INSTRUCTIONS TO FOLLOW: The answer must consist only of the lines from the line with "yellow cup: [172,86,216,151]" to the line with "green cap: [106,268,208,376]", both included, exactly as they stand below.

Object frequency data:
====================

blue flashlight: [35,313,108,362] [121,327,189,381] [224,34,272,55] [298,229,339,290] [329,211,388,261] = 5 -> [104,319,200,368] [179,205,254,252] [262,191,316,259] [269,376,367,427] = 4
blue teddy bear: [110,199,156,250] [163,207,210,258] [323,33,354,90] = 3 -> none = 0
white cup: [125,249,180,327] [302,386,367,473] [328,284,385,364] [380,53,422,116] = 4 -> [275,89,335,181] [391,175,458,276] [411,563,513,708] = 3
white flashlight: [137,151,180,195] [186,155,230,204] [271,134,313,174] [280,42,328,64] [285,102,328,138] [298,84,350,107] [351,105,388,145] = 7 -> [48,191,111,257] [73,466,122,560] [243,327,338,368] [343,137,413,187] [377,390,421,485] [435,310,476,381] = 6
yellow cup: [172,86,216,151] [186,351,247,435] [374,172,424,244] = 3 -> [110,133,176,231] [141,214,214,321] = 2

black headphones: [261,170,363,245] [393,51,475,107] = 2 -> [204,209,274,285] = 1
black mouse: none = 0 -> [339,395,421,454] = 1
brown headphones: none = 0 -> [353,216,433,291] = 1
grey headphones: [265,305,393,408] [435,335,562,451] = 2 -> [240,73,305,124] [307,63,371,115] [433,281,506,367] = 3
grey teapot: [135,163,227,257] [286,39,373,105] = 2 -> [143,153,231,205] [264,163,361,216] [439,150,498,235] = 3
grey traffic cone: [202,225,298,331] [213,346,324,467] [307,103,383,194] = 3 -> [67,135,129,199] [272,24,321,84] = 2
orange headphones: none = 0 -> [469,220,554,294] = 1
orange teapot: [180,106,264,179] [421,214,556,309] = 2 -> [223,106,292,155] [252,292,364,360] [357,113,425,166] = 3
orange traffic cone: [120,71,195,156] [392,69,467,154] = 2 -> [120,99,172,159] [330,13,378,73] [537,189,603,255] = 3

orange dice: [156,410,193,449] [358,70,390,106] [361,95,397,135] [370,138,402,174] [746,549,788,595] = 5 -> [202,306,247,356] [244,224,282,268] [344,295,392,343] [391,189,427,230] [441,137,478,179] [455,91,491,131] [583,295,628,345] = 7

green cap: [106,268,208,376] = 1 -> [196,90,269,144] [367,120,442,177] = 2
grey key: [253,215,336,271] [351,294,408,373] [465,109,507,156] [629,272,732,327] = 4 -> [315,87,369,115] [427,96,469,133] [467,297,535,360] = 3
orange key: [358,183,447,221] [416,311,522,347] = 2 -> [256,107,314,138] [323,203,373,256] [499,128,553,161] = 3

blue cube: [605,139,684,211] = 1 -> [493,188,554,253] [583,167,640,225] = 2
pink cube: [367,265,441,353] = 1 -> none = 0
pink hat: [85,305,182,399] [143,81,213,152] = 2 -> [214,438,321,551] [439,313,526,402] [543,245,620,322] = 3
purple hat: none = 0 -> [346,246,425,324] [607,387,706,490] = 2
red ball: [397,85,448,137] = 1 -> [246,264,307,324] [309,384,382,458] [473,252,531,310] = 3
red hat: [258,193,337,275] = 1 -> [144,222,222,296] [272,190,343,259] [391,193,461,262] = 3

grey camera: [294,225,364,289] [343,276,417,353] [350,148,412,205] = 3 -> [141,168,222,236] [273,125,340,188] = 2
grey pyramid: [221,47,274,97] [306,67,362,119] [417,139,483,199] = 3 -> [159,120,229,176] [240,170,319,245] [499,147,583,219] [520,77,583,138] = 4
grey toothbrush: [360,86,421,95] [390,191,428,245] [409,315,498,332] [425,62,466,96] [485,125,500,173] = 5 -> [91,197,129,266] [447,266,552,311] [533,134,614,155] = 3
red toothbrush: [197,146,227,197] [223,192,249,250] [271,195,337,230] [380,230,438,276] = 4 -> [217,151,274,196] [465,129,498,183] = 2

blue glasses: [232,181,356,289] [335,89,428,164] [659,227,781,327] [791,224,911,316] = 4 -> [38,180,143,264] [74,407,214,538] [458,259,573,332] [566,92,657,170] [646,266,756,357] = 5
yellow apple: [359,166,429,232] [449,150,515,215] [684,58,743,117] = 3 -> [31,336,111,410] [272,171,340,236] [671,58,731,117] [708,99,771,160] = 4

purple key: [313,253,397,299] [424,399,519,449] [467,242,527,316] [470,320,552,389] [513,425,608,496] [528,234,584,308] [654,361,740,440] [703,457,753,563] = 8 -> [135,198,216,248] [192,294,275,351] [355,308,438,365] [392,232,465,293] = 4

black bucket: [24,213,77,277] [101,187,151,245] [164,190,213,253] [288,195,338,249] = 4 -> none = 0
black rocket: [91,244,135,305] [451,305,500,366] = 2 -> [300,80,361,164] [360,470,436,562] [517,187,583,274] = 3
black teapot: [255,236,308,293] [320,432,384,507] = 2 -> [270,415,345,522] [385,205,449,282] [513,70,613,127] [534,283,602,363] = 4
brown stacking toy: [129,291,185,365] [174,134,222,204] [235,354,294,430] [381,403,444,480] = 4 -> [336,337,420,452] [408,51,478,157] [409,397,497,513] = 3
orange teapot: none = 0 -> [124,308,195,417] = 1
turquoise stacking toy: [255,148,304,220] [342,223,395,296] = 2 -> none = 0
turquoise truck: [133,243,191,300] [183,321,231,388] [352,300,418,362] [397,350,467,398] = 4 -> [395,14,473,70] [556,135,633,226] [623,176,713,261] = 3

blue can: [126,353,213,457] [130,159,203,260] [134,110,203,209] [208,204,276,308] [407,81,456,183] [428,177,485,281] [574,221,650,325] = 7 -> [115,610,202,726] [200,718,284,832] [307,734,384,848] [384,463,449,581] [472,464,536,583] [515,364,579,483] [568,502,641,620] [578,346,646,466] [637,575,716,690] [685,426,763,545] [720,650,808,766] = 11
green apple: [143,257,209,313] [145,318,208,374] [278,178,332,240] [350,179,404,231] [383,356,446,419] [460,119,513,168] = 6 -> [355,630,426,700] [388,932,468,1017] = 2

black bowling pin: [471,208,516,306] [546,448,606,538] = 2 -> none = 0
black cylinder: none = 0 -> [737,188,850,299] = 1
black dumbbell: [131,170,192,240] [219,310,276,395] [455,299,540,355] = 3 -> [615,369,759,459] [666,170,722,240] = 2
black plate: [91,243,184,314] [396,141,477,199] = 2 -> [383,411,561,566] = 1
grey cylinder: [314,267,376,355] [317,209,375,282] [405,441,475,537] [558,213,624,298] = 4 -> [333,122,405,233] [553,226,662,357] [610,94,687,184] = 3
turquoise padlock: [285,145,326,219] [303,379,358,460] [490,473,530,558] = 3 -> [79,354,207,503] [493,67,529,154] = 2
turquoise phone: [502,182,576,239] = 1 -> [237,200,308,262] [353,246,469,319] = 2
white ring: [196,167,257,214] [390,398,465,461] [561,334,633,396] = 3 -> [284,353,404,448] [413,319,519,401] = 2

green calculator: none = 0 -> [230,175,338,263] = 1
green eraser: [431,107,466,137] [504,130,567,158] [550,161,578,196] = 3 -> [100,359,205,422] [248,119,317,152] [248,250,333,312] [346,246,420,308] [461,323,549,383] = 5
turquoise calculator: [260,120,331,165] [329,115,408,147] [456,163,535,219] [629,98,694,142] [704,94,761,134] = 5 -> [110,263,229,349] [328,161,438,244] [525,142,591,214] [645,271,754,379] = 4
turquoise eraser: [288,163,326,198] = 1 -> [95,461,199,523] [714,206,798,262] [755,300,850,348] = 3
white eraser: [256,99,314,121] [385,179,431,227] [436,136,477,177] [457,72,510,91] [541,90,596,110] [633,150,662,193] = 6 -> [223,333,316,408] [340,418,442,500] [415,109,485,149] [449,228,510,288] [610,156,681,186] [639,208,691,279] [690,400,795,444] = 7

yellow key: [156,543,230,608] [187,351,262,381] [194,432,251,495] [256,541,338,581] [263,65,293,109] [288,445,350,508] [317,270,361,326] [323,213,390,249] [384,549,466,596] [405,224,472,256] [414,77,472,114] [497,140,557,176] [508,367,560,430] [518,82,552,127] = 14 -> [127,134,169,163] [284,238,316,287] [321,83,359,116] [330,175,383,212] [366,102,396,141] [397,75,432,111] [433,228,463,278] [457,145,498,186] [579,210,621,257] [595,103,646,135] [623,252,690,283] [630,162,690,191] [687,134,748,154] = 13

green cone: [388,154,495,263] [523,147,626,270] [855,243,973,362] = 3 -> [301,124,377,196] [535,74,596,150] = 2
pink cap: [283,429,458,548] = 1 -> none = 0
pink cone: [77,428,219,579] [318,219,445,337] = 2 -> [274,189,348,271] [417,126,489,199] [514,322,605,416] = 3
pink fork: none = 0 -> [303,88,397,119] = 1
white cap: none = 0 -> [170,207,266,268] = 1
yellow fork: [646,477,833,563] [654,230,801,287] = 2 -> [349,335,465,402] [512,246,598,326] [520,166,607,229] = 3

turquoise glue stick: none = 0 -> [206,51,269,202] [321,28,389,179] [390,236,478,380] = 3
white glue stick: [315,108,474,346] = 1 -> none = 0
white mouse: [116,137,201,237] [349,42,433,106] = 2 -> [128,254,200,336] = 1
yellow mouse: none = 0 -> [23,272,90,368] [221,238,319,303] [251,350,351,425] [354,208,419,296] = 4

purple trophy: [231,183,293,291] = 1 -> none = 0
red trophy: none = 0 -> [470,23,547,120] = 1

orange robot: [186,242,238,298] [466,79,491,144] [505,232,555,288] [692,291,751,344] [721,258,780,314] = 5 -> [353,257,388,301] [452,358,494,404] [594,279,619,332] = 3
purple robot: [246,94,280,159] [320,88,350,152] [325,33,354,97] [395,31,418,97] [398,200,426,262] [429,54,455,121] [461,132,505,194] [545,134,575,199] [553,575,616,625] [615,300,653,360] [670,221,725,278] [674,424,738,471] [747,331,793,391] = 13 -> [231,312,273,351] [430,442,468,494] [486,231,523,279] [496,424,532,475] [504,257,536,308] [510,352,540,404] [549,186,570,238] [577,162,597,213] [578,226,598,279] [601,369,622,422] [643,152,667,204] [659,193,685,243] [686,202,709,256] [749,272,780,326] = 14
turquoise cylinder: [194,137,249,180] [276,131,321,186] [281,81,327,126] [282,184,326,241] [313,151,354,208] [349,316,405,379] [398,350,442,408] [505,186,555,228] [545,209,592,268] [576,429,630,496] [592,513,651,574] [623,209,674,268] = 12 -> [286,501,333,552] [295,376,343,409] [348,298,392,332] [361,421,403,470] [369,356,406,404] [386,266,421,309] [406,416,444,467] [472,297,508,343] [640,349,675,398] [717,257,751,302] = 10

====================

WRITTEN SOLUTION:
yellow cup: [172,86,216,151] [186,351,247,435] [374,172,424,244] = 3 -> [110,133,176,231] [141,214,214,321] = 2

black headphones: [261,170,363,245] [393,51,475,107] = 2 -> [204,209,274,285] = 1
black mouse: none = 0 -> [339,395,421,454] = 1
brown headphones: none = 0 -> [353,216,433,291] = 1
grey headphones: [265,305,393,408] [435,335,562,451] = 2 -> [240,73,305,124] [307,63,371,115] [433,281,506,367] = 3
grey teapot: [135,163,227,257] [286,39,373,105] = 2 -> [143,153,231,205] [264,163,361,216] [439,150,498,235] = 3
grey traffic cone: [202,225,298,331] [213,346,324,467] [307,103,383,194] = 3 -> [67,135,129,199] [272,24,321,84] = 2
orange headphones: none = 0 -> [469,220,554,294] = 1
orange teapot: [180,106,264,179] [421,214,556,309] = 2 -> [223,106,292,155] [252,292,364,360] [357,113,425,166] = 3
orange traffic cone: [120,71,195,156] [392,69,467,154] = 2 -> [120,99,172,159] [330,13,378,73] [537,189,603,255] = 3

orange dice: [156,410,193,449] [358,70,390,106] [361,95,397,135] [370,138,402,174] [746,549,788,595] = 5 -> [202,306,247,356] [244,224,282,268] [344,295,392,343] [391,189,427,230] [441,137,478,179] [455,91,491,131] [583,295,628,345] = 7

green cap: [106,268,208,376] = 1 -> [196,90,269,144] [367,120,442,177] = 2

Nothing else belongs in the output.